→ Directions for this task
Reproduce the listing in full, exactly as written, but without images.

→ Data excerpt
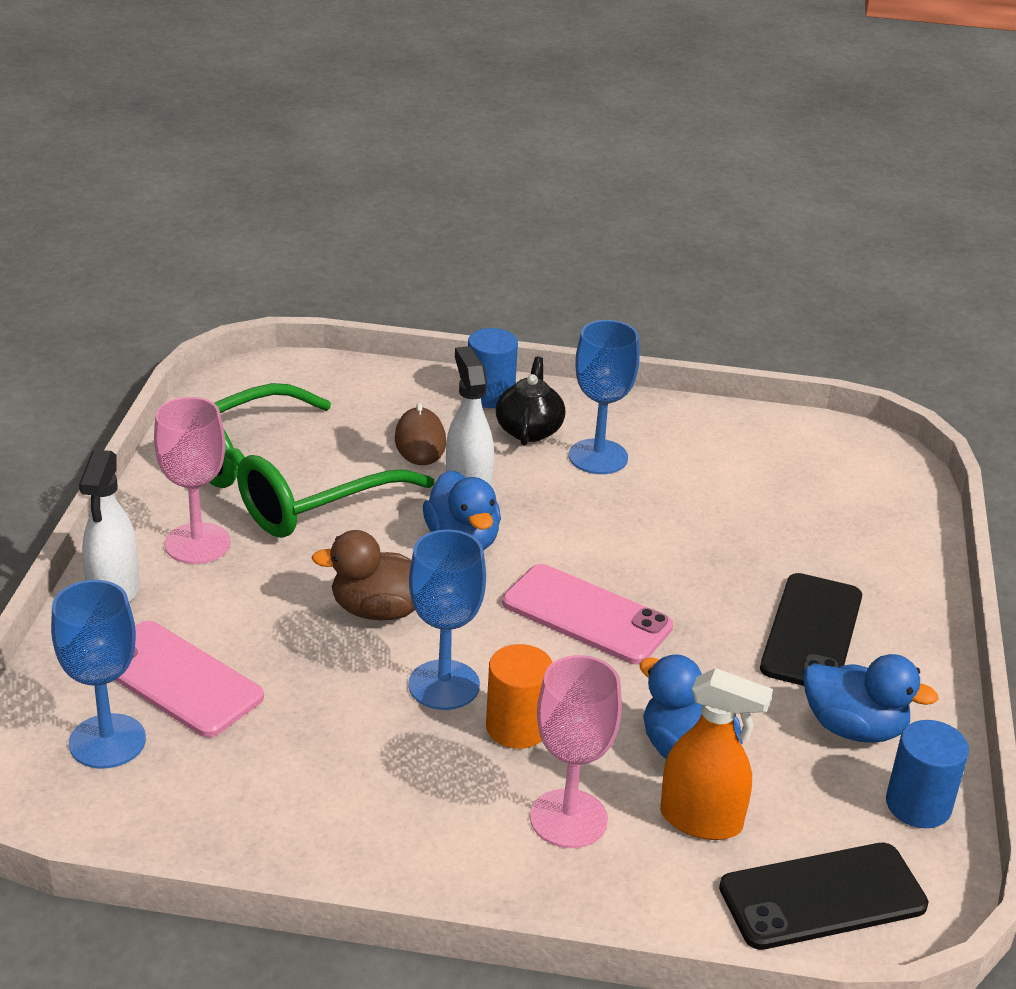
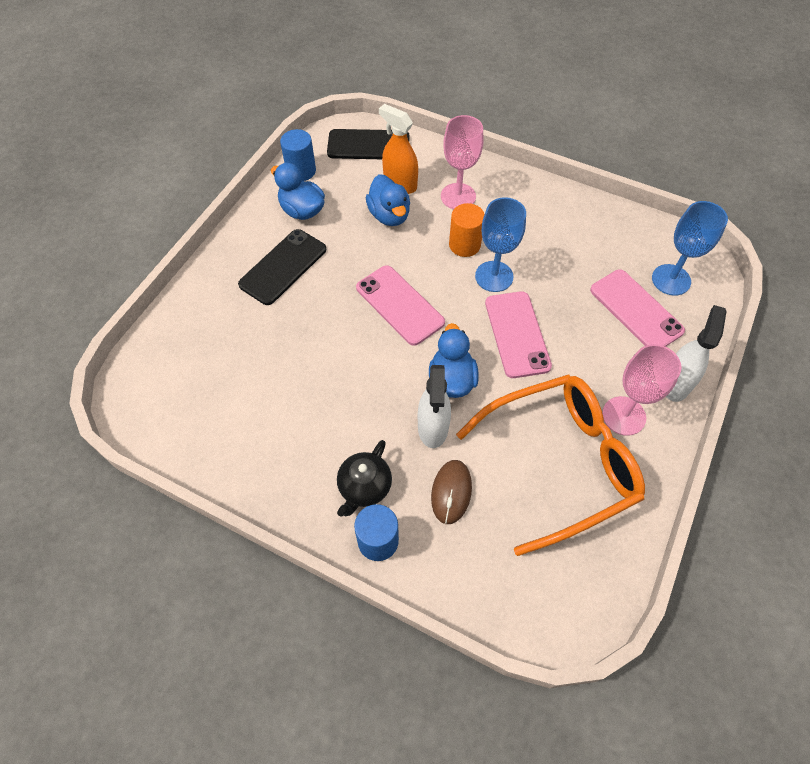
camera: 160 degrees left, 25 degrees up
green glasses [209,383,434,538] -> orange glasses [456,375,645,556]
brown duck [311,530,415,620] -> pink phone [485,291,552,378]
blue goblet [569,320,640,474] -> none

→ Result of this exercise
camera: 160 degrees left, 25 degrees up
green glasses [209,383,434,538] -> orange glasses [456,375,645,556]
brown duck [311,530,415,620] -> pink phone [485,291,552,378]
blue goblet [569,320,640,474] -> none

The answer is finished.